[[ Entries shown open ]]

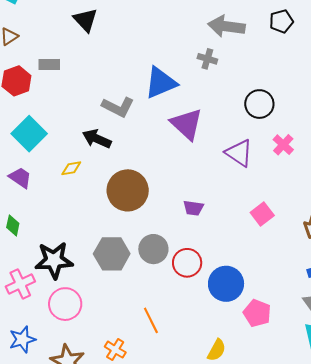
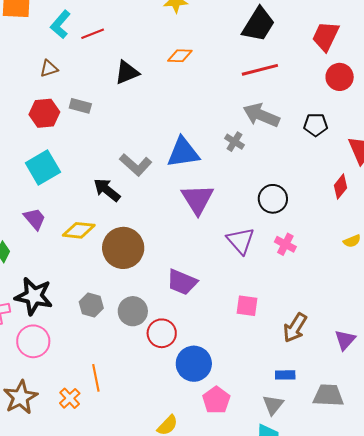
black triangle: (86, 20) -> (127, 72), turned 36
pink cross: (283, 145) -> (285, 244), turned -30
yellow diamond: (71, 168) -> (79, 230), moved, size x1.5
purple trapezoid: (20, 178) -> (35, 219), moved
purple trapezoid: (193, 208) -> (182, 282), size x1.5
pink square: (262, 214) -> (247, 306), turned 30
gray hexagon: (112, 254) -> (91, 305), size x0.7
orange line: (151, 320) -> (96, 378), moved

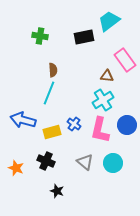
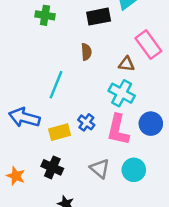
brown semicircle: (53, 70) -> (86, 52), moved
cyan cross: (103, 100) -> (122, 93), turned -30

[[ Entries shown closed ]]

Task goal - In the records above, everything from the line with "purple trapezoid: (20, 178)" down to the line with "brown semicircle: (53, 70) -> (86, 52), moved" is to be set down exactly, both ends included, with no pictures and no other lines.

Exercise output -
purple trapezoid: (20, 178) -> (35, 219), moved
purple trapezoid: (193, 208) -> (182, 282), size x1.5
pink square: (262, 214) -> (247, 306), turned 30
gray hexagon: (112, 254) -> (91, 305), size x0.7
orange line: (151, 320) -> (96, 378), moved

brown semicircle: (53, 70) -> (86, 52), moved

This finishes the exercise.